* Data for this exercise *
--------------------------------------------------

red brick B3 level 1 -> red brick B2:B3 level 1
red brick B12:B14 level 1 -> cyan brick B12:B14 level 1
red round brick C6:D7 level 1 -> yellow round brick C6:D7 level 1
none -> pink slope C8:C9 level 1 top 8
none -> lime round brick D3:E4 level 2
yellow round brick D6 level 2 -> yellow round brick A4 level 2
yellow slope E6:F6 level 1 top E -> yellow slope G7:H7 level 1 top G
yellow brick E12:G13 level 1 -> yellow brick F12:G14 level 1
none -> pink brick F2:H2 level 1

--------------------------------------------------

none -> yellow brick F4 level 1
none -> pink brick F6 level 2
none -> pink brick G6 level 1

--------------------------------------------------

* Task item *
Please output the lines of the listing above that fall in the stretch from the one with "red round brick" through the one with "none -> pink brick F2:H2 level 1", exactly and only those.

* Answer for the task *
red round brick C6:D7 level 1 -> yellow round brick C6:D7 level 1
none -> pink slope C8:C9 level 1 top 8
none -> lime round brick D3:E4 level 2
yellow round brick D6 level 2 -> yellow round brick A4 level 2
yellow slope E6:F6 level 1 top E -> yellow slope G7:H7 level 1 top G
yellow brick E12:G13 level 1 -> yellow brick F12:G14 level 1
none -> pink brick F2:H2 level 1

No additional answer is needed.